## Given information

Content starts

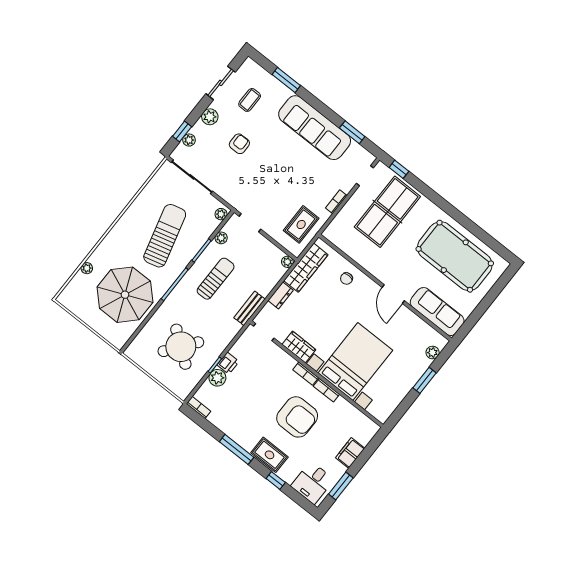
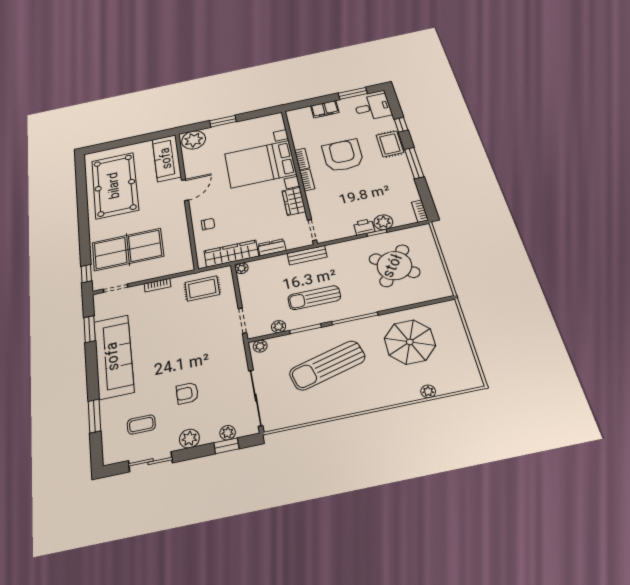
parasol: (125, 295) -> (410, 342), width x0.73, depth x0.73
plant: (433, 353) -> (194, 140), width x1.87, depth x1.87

Content ends
Content starts

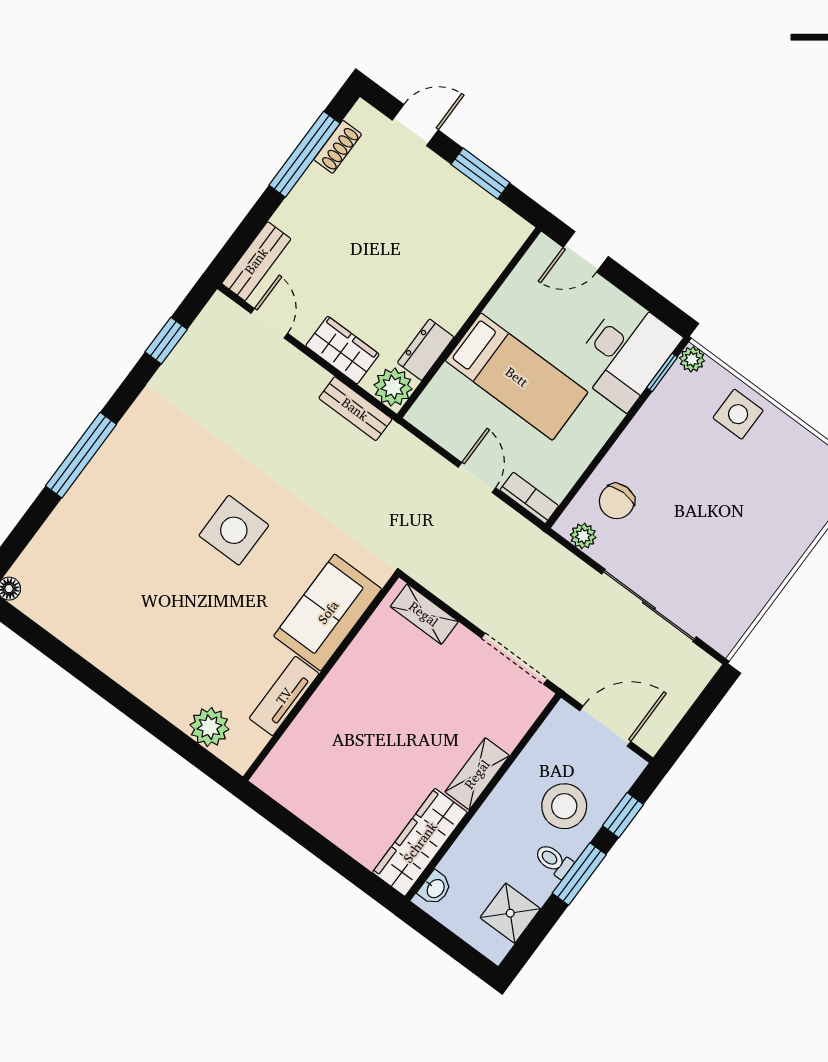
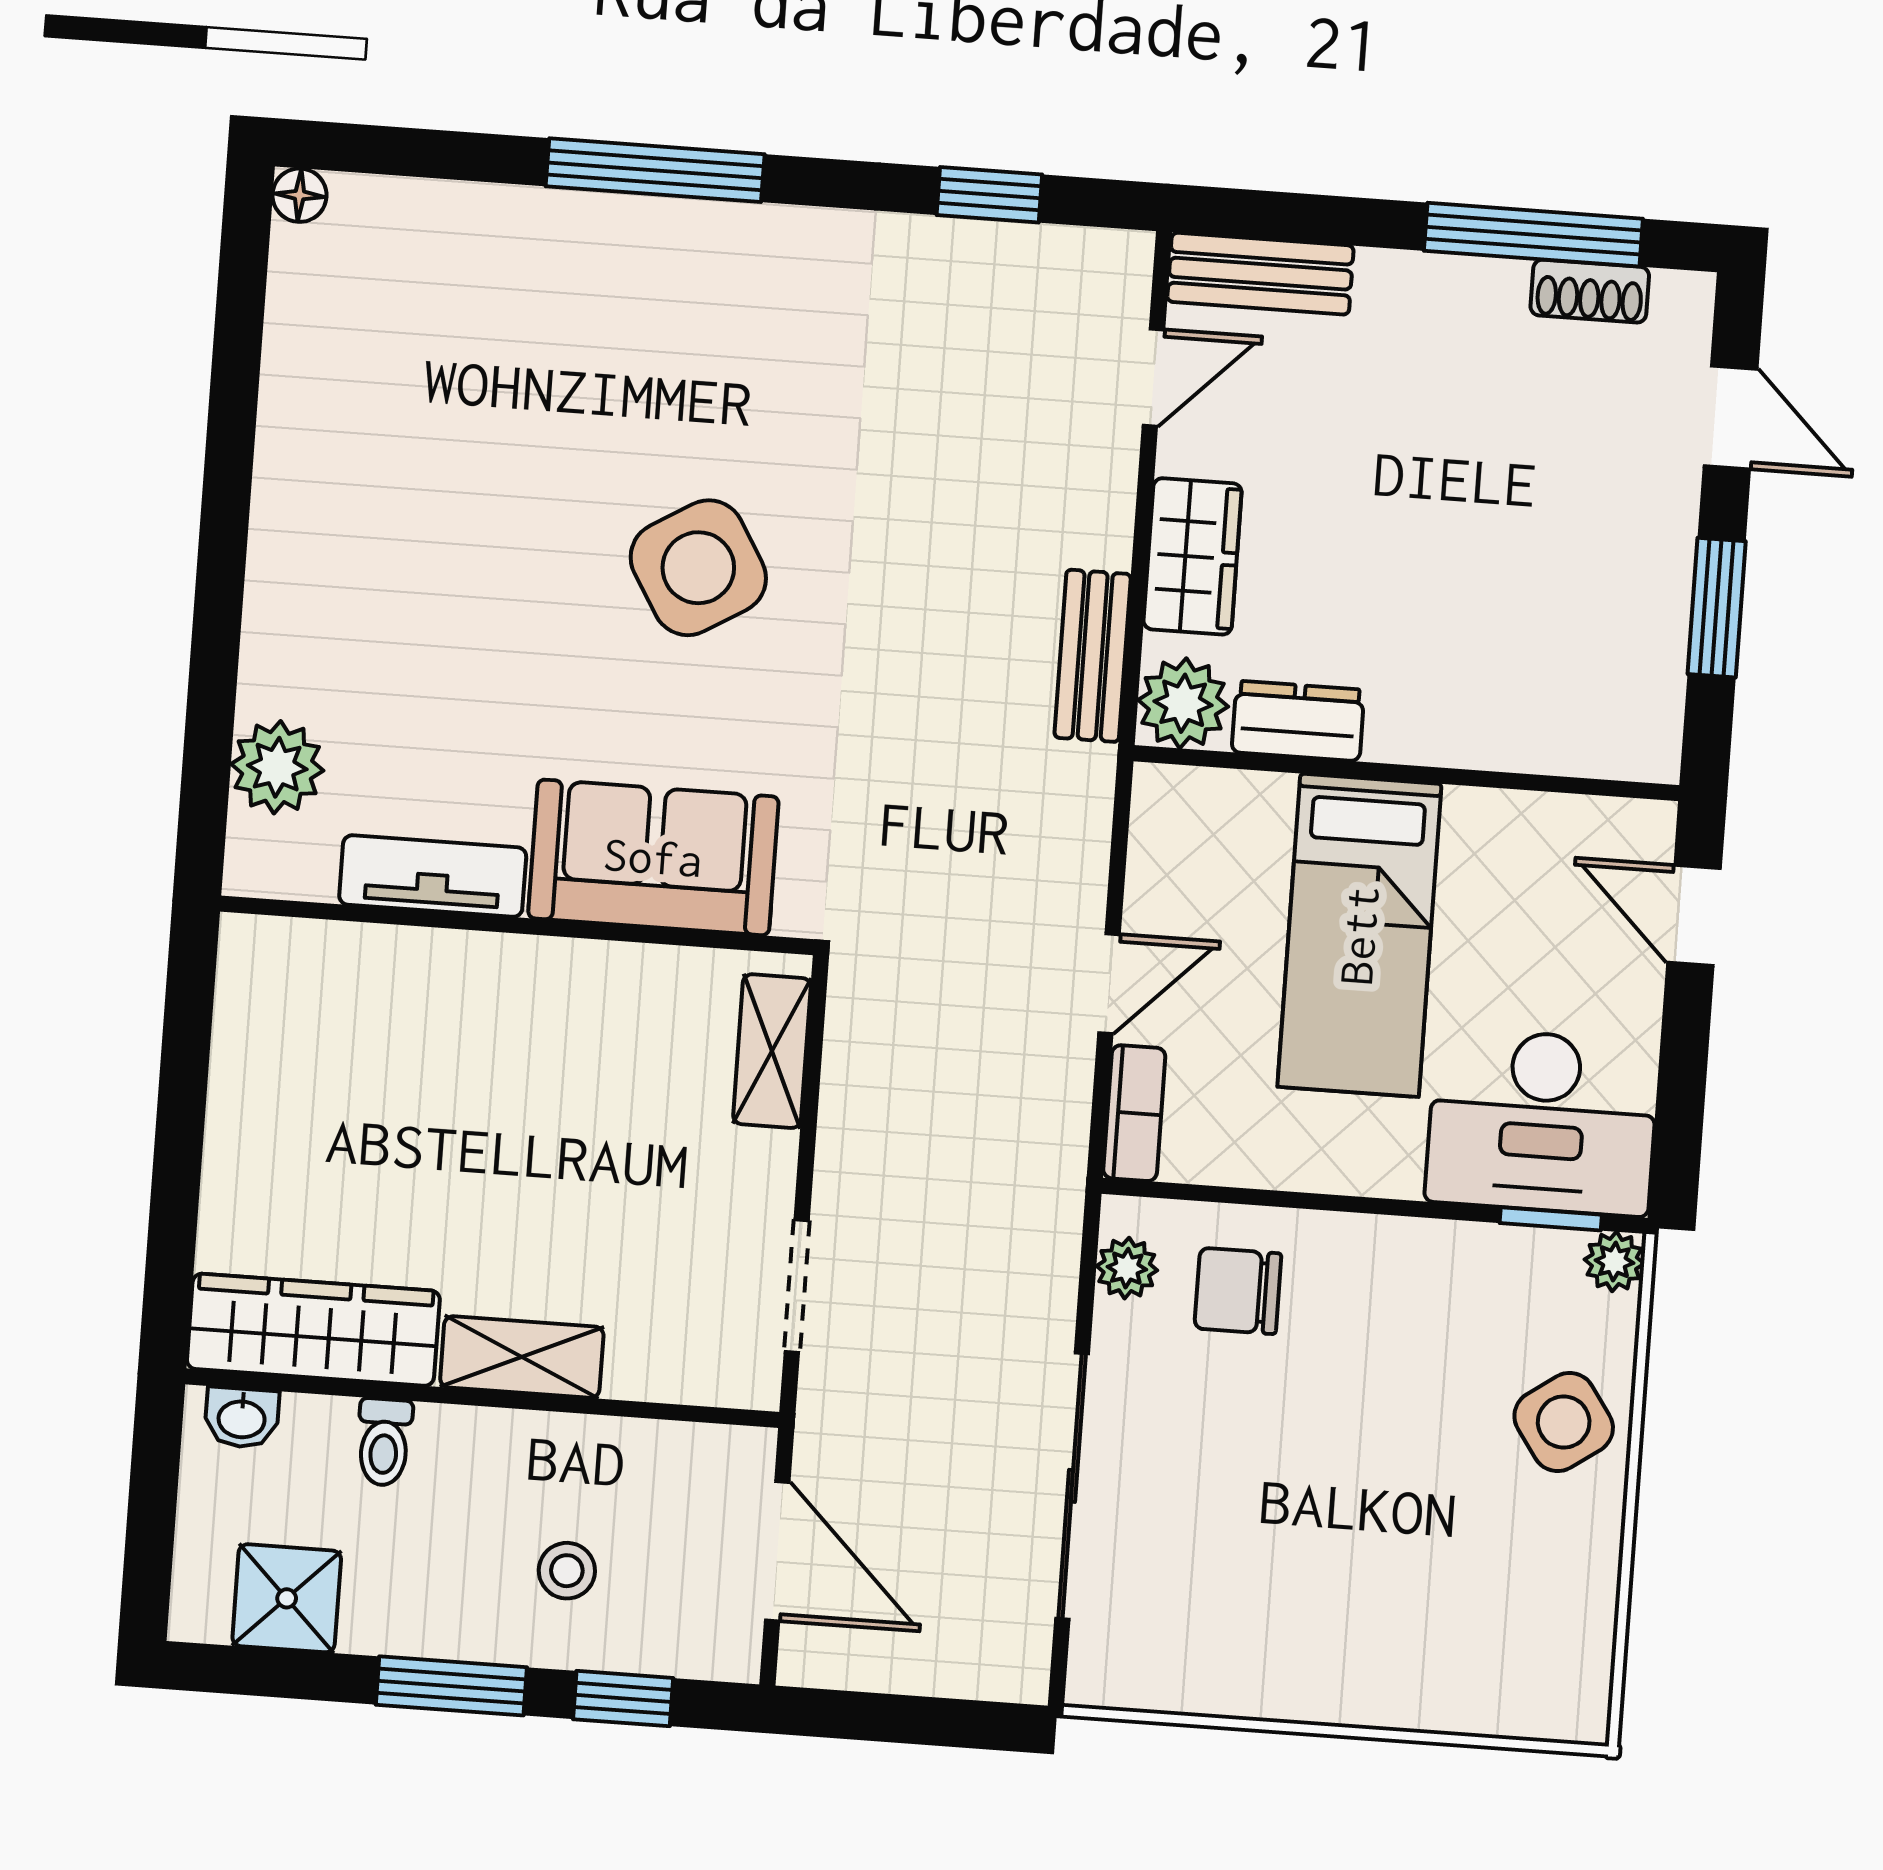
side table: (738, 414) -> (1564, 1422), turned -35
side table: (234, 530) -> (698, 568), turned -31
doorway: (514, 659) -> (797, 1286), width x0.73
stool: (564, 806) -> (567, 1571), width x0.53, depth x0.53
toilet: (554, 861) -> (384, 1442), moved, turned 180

Content ends

## Work to complete
From the entries above, give again exactly the lines running from the line with "side table: (234, 530)" to the line with "toilet: (554, 861)"; include both of those lines.

## Answer to this task
side table: (234, 530) -> (698, 568), turned -31
doorway: (514, 659) -> (797, 1286), width x0.73
stool: (564, 806) -> (567, 1571), width x0.53, depth x0.53
toilet: (554, 861) -> (384, 1442), moved, turned 180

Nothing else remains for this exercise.